* [Stated problem]: How many lines of the entries below contain the word "black"? Reply with the number alone.

Records from a spatial question set
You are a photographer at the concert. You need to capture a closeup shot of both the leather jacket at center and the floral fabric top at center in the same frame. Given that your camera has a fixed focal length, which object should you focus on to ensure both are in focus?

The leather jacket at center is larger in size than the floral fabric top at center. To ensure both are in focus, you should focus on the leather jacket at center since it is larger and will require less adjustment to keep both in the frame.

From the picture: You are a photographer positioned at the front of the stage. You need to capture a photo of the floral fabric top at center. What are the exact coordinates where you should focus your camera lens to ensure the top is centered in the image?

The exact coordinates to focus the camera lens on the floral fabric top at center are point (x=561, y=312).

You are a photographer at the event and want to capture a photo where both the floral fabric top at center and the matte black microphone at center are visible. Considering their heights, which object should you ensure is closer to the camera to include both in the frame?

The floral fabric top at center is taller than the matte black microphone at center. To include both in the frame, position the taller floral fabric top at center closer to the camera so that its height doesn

* [Response for this exercise]: 2